◆ **Activity**
What's wanted is each entry repeated verbatim, minus its images.

◆ **Data extracts**
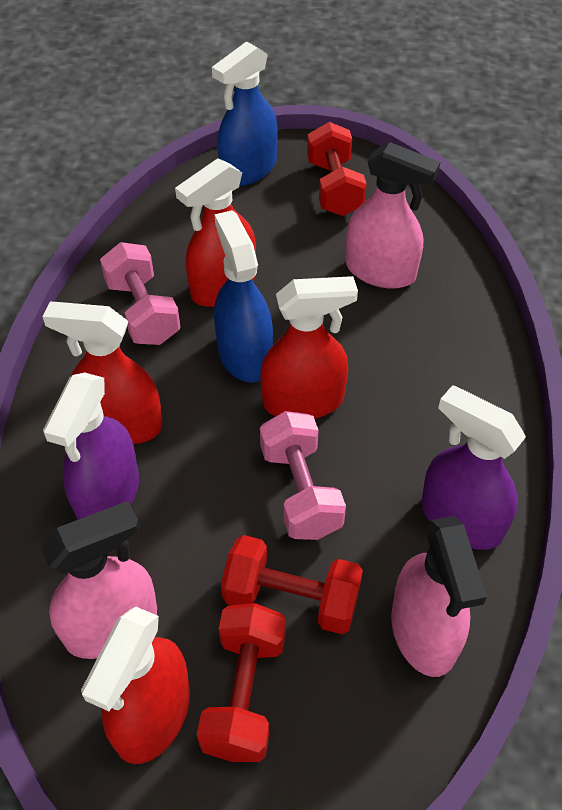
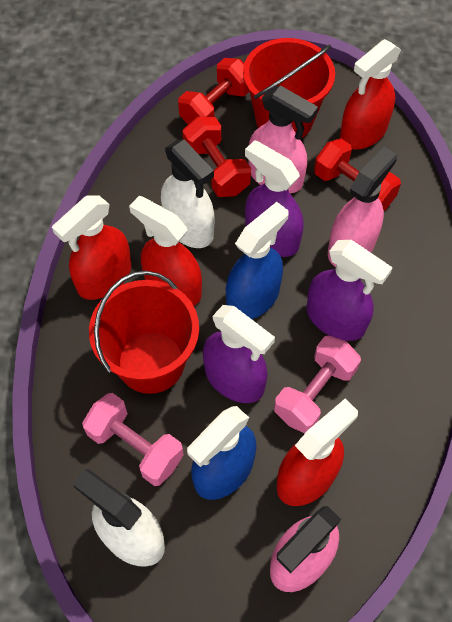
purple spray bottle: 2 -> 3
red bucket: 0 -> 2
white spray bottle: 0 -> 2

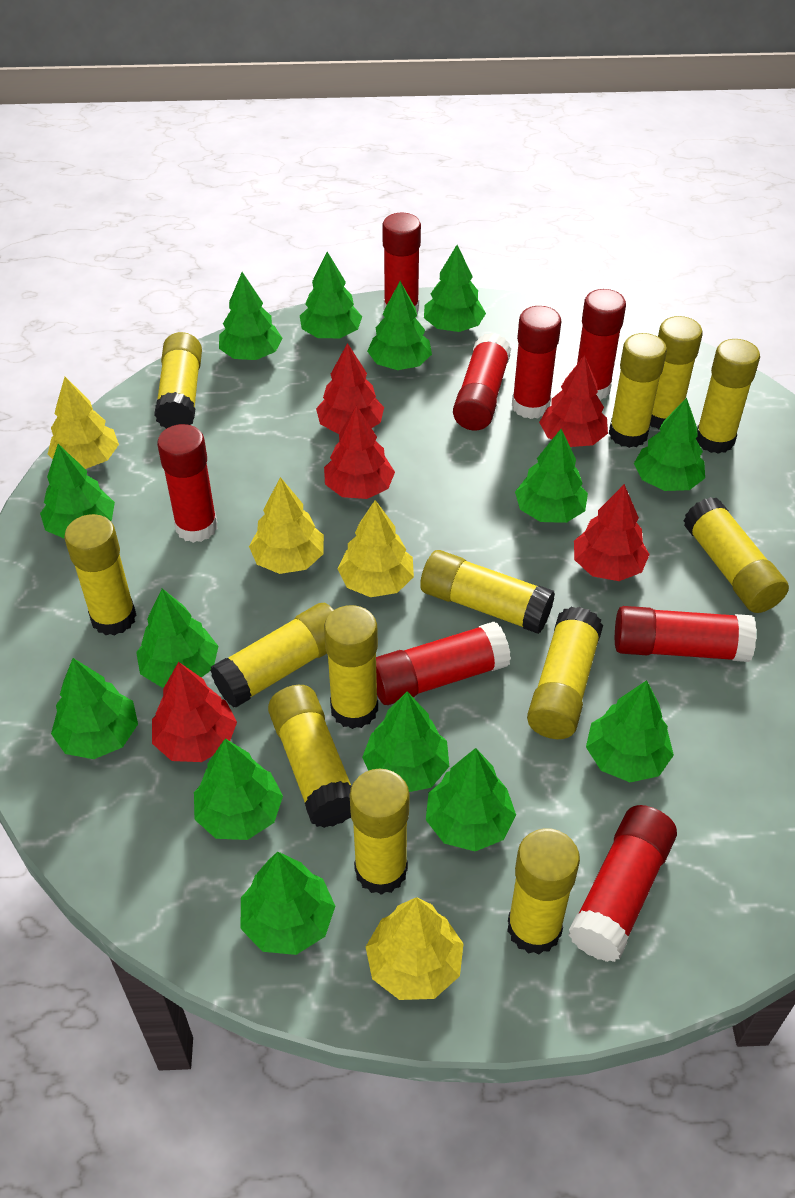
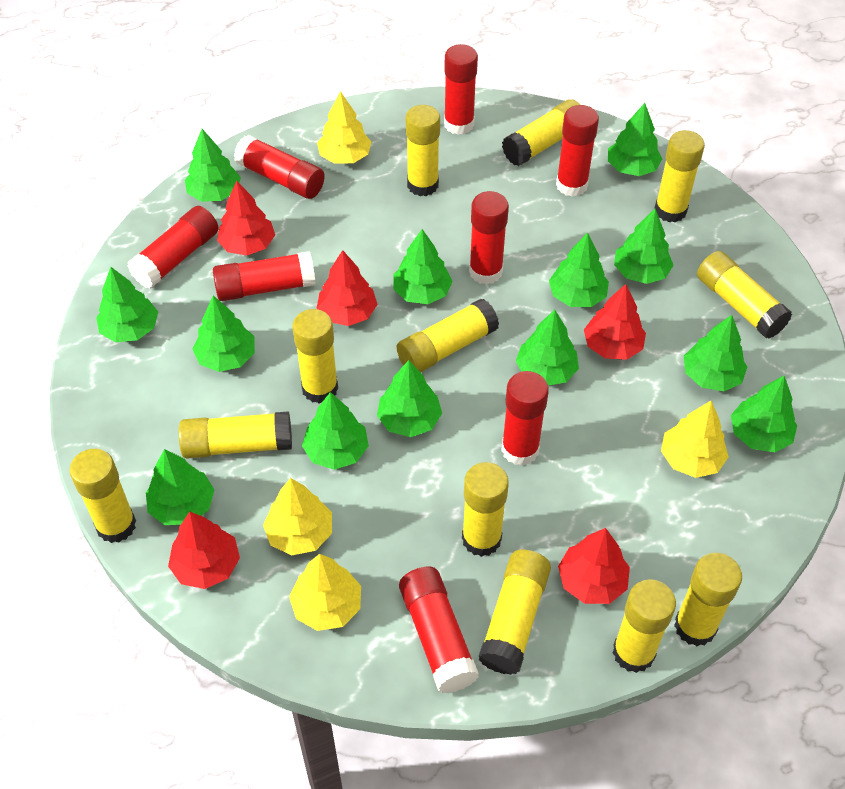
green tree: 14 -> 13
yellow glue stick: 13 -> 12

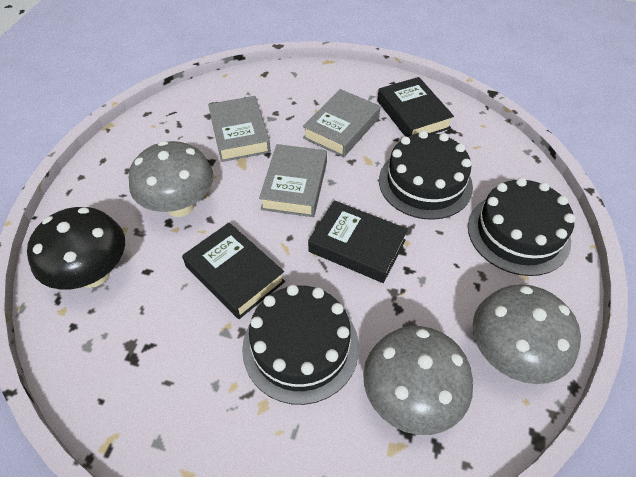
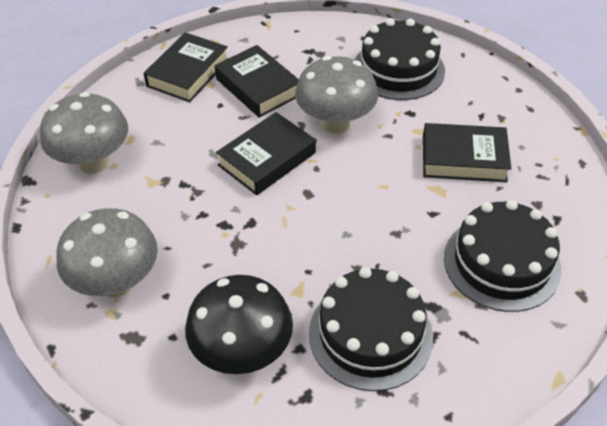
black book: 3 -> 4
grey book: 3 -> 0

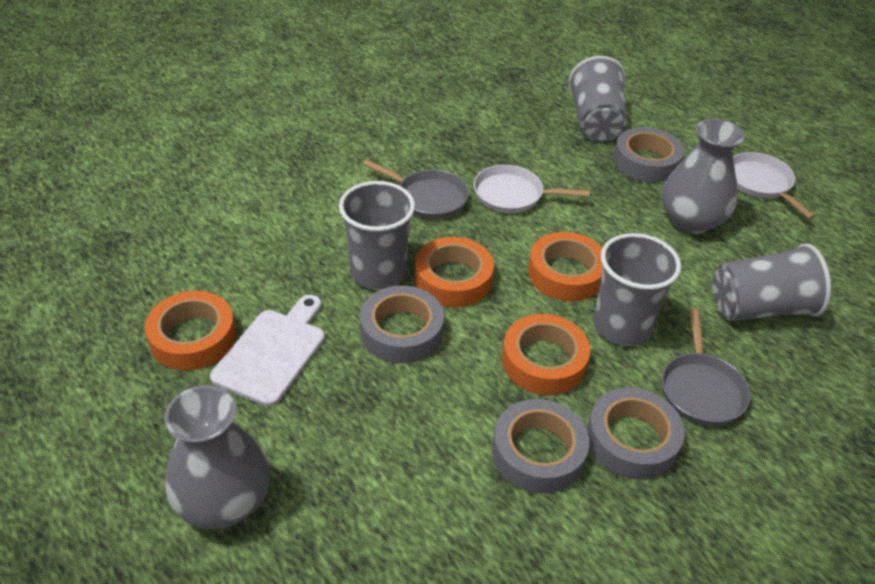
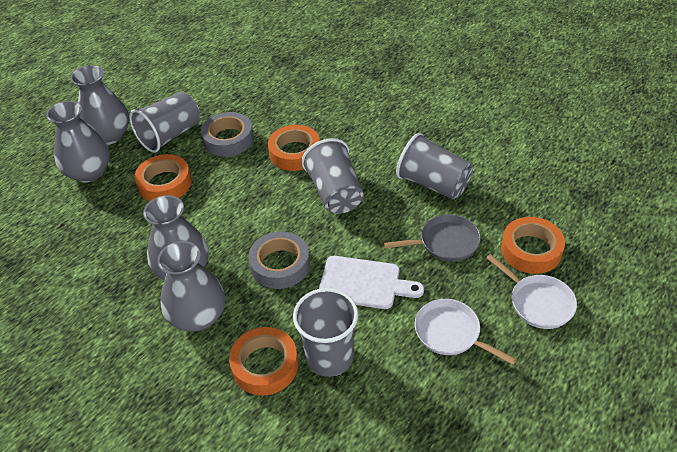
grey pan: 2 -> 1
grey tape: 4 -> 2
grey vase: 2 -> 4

◆ **Task output**
purple spray bottle: 2 -> 3
red bucket: 0 -> 2
white spray bottle: 0 -> 2

green tree: 14 -> 13
yellow glue stick: 13 -> 12

black book: 3 -> 4
grey book: 3 -> 0

grey pan: 2 -> 1
grey tape: 4 -> 2
grey vase: 2 -> 4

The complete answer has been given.